Work order: If an entry below contains an image, drop the image and retype the rest exactly.

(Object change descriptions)
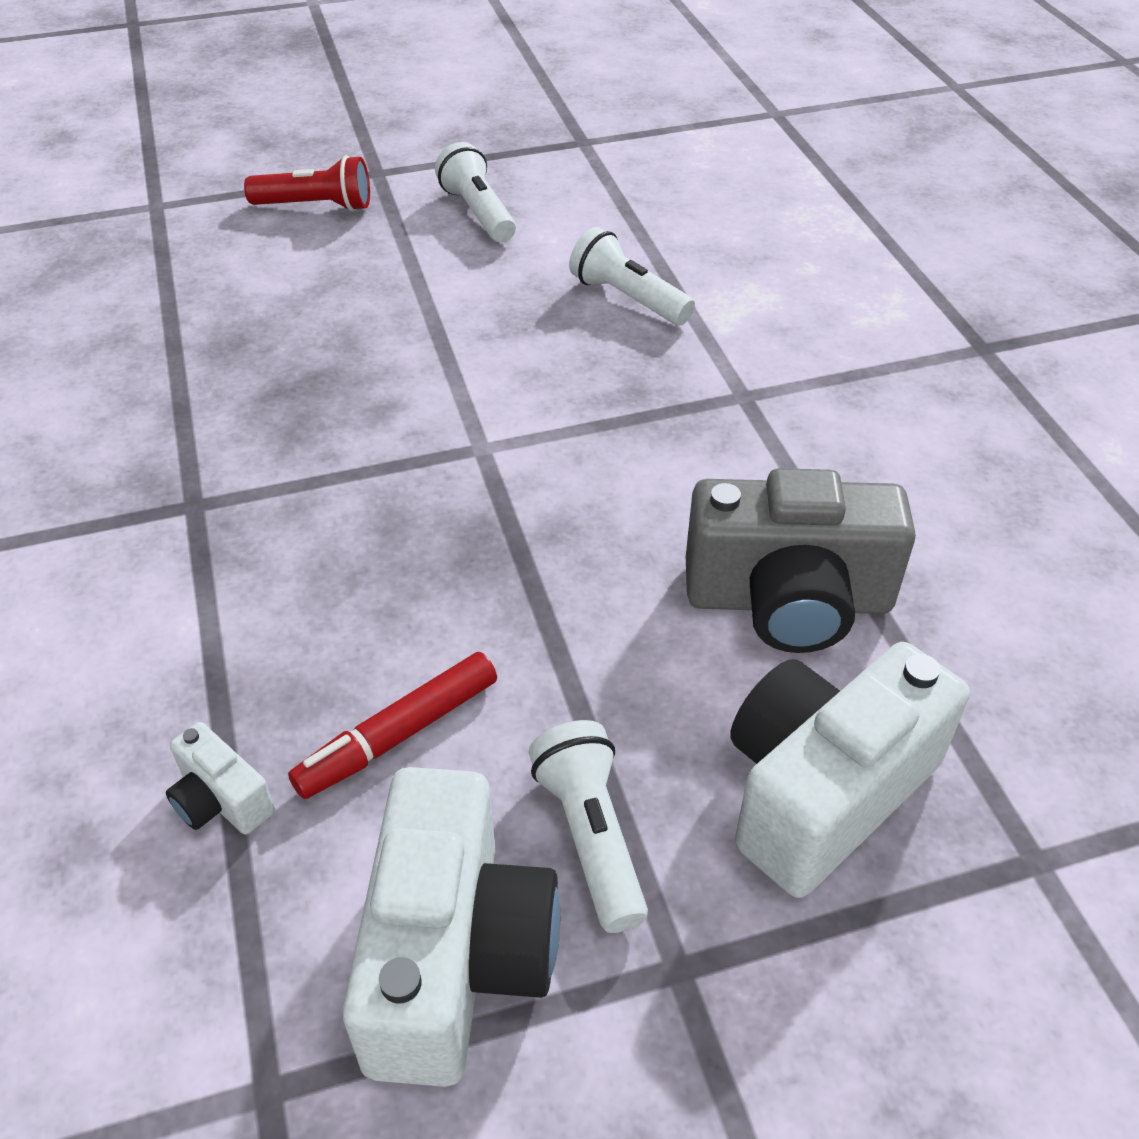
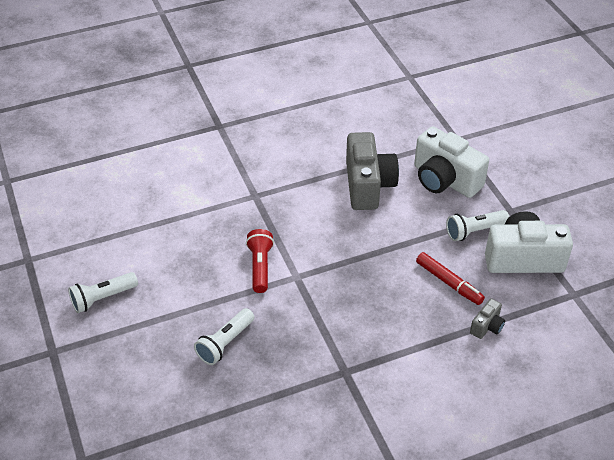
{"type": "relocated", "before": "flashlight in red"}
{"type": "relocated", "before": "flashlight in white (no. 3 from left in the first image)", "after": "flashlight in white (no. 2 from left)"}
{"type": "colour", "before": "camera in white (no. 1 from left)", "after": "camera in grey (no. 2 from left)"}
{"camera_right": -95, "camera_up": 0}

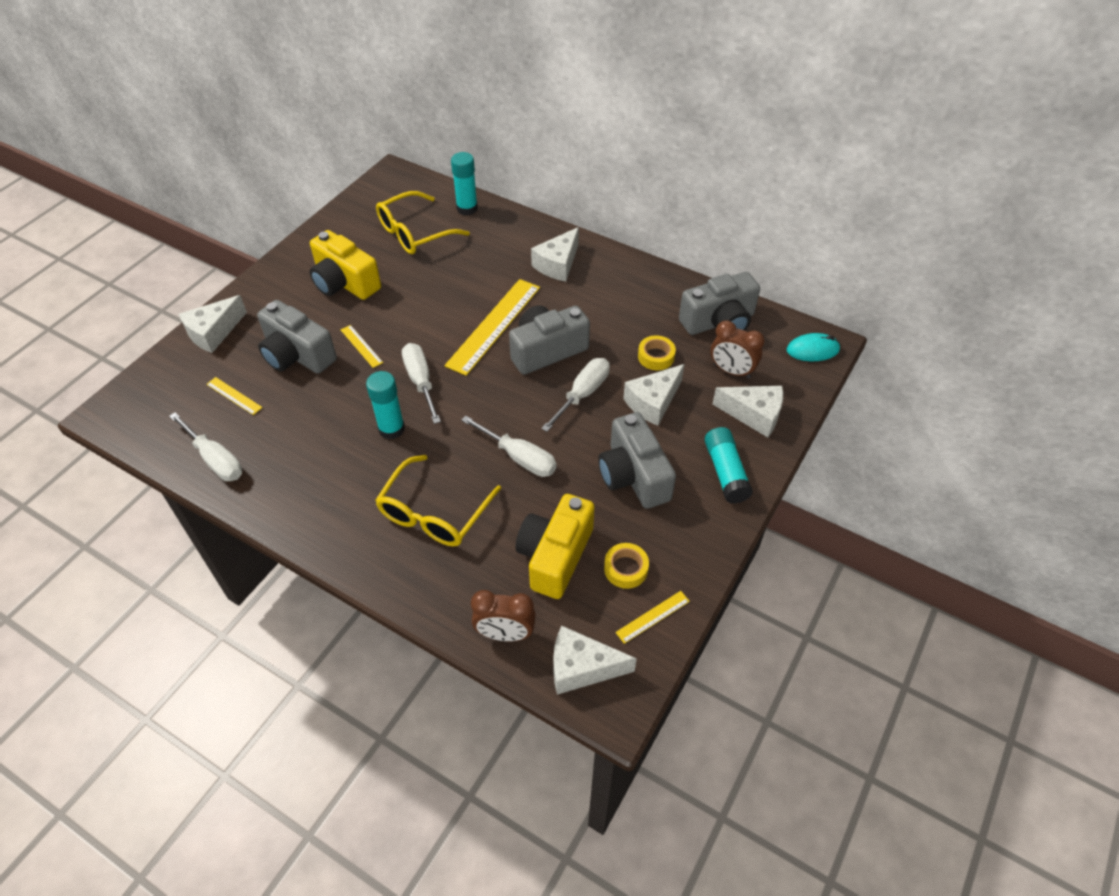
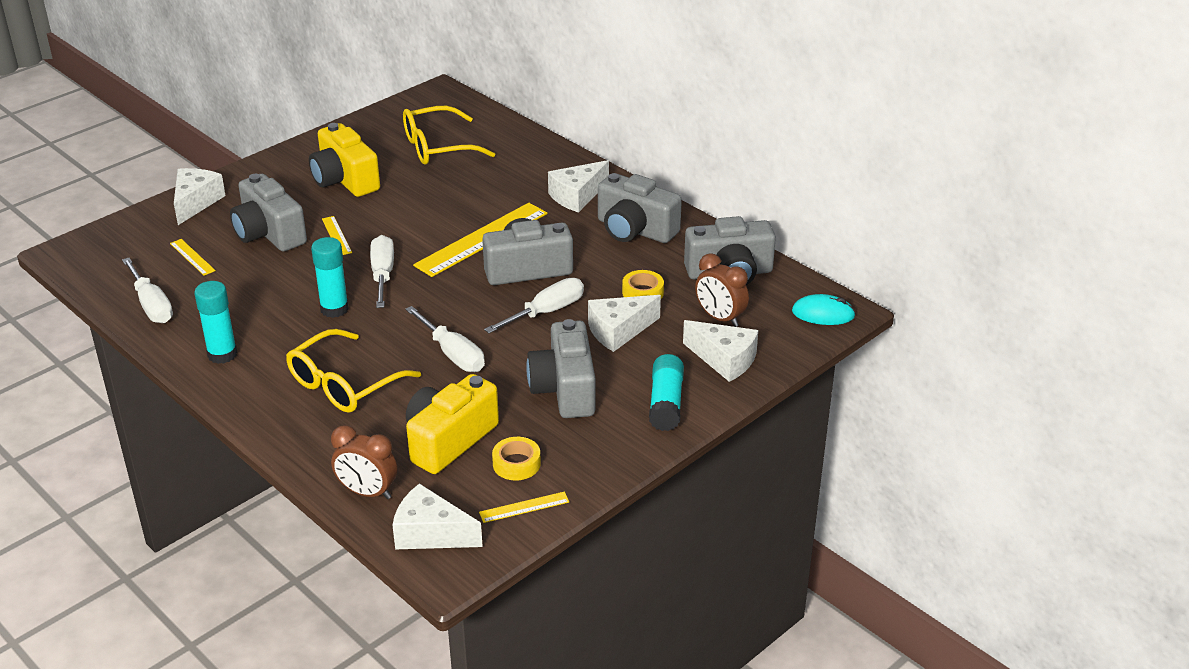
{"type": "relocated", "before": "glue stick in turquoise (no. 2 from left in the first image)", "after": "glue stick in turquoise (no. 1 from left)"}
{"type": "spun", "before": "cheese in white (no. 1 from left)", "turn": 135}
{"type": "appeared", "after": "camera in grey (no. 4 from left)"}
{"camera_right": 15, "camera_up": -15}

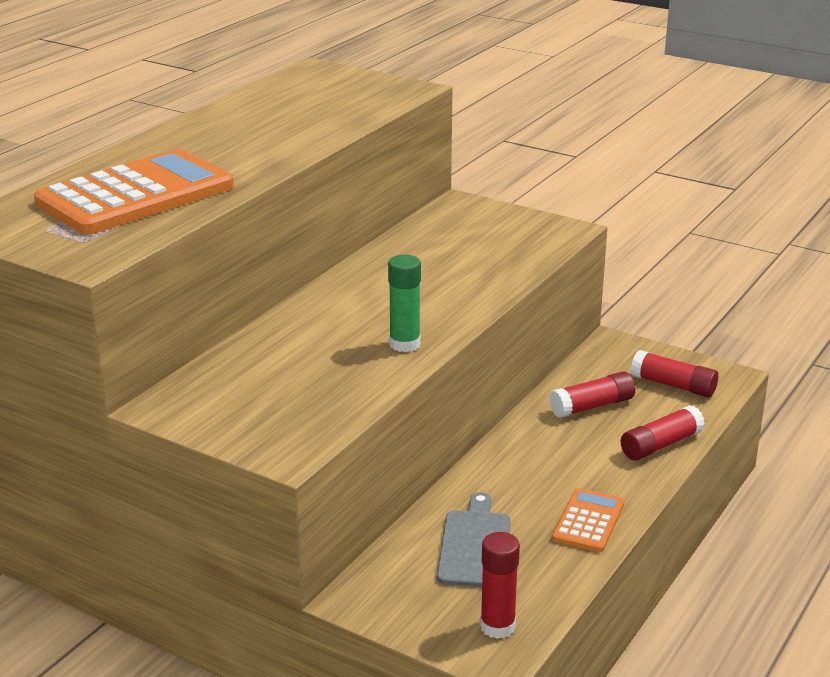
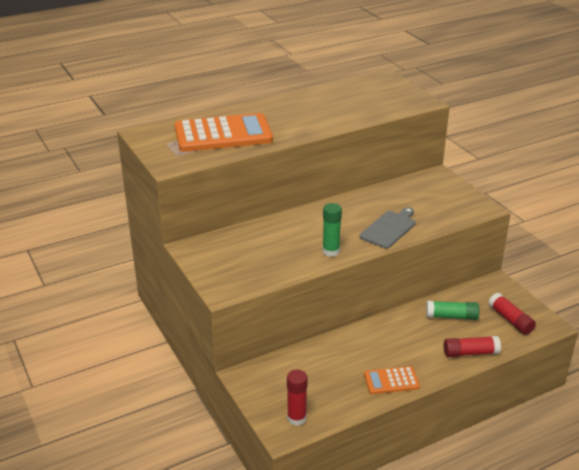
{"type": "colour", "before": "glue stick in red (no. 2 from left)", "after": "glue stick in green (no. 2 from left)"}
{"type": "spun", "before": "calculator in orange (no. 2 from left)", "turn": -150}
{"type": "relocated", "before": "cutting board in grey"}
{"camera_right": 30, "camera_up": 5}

Problem solution:
{"type": "relocated", "before": "flashlight in red"}
{"type": "relocated", "before": "flashlight in white (no. 3 from left in the first image)", "after": "flashlight in white (no. 2 from left)"}
{"type": "colour", "before": "camera in white (no. 1 from left)", "after": "camera in grey (no. 2 from left)"}
{"camera_right": -95, "camera_up": 0}

{"type": "relocated", "before": "glue stick in turquoise (no. 2 from left in the first image)", "after": "glue stick in turquoise (no. 1 from left)"}
{"type": "spun", "before": "cheese in white (no. 1 from left)", "turn": 135}
{"type": "appeared", "after": "camera in grey (no. 4 from left)"}
{"camera_right": 15, "camera_up": -15}

{"type": "colour", "before": "glue stick in red (no. 2 from left)", "after": "glue stick in green (no. 2 from left)"}
{"type": "spun", "before": "calculator in orange (no. 2 from left)", "turn": -150}
{"type": "relocated", "before": "cutting board in grey"}
{"camera_right": 30, "camera_up": 5}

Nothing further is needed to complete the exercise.